WHAT NEEDS TO BE DONE:
What number of lines in the entries below include the string "schottky"? Respond with that number alone.

☆ ☆ ☆ ☆ ☆ ☆ ☆

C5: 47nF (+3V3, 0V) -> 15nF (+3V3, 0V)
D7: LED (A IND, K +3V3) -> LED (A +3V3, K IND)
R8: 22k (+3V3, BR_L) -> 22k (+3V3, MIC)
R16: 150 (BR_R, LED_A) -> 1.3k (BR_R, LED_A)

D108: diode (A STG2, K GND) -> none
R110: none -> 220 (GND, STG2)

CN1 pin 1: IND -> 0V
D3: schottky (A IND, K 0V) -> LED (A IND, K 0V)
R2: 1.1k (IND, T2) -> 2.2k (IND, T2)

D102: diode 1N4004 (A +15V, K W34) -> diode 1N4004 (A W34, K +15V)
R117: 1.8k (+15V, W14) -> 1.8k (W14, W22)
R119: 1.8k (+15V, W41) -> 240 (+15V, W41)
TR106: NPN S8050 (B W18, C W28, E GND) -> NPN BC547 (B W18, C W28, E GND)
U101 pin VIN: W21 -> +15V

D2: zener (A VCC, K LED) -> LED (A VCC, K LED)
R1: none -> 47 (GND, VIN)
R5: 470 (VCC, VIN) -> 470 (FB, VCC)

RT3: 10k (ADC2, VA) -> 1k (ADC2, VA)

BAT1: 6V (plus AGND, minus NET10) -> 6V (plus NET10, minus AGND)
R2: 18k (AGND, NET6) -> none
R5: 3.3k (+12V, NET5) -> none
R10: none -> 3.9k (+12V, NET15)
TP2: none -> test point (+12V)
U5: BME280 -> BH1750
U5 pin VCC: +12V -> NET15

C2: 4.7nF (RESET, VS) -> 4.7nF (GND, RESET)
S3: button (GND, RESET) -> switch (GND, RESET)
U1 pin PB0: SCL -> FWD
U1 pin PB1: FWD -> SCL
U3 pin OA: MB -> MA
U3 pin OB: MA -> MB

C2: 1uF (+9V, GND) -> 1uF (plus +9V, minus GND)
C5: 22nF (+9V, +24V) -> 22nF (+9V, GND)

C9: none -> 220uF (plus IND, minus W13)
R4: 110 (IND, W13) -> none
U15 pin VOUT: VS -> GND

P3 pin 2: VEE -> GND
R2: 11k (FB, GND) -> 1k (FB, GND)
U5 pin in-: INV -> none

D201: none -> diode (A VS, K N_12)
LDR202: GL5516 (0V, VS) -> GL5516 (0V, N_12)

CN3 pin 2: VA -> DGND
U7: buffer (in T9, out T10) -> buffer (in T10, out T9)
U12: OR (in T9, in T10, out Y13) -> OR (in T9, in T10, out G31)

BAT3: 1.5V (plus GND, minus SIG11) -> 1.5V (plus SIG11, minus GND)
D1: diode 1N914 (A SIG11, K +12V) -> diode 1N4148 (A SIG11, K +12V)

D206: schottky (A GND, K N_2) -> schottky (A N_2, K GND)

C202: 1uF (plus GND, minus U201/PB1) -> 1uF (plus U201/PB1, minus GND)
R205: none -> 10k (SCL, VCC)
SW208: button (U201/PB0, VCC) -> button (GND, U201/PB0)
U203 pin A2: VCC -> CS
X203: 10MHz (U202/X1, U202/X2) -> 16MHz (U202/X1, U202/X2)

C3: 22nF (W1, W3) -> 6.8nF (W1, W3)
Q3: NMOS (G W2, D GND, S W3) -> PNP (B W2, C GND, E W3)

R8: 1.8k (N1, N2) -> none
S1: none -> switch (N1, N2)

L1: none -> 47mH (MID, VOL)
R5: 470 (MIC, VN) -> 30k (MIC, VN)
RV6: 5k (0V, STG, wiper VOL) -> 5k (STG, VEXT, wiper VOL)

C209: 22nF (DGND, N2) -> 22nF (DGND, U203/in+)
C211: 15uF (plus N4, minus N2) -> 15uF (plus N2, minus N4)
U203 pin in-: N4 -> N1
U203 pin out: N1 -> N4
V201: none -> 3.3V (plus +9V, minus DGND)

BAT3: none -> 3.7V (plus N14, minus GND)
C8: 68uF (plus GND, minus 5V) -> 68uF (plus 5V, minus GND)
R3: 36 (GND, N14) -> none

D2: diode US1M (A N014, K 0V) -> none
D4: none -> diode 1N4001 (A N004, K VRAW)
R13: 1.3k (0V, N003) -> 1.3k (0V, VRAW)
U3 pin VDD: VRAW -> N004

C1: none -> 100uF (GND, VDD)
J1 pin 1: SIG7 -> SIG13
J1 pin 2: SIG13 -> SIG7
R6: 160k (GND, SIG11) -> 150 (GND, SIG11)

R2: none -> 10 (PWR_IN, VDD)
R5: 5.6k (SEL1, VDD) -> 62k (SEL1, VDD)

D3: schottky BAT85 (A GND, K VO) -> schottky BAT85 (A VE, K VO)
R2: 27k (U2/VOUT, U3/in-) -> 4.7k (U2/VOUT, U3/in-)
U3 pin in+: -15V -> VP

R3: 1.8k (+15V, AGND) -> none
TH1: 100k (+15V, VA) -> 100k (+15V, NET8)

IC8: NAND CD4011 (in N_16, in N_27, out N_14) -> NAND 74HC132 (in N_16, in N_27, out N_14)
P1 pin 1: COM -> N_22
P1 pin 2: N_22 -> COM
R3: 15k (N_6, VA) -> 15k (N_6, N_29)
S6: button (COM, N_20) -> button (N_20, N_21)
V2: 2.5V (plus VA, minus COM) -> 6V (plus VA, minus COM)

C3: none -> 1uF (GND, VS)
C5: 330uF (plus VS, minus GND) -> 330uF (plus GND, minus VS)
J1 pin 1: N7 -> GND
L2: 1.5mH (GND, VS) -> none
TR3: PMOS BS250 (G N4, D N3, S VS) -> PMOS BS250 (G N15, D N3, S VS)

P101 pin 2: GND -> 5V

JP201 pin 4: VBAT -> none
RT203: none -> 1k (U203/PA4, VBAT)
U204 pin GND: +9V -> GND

☆ ☆ ☆ ☆ ☆ ☆ ☆

REPLY TO THE TASK:
3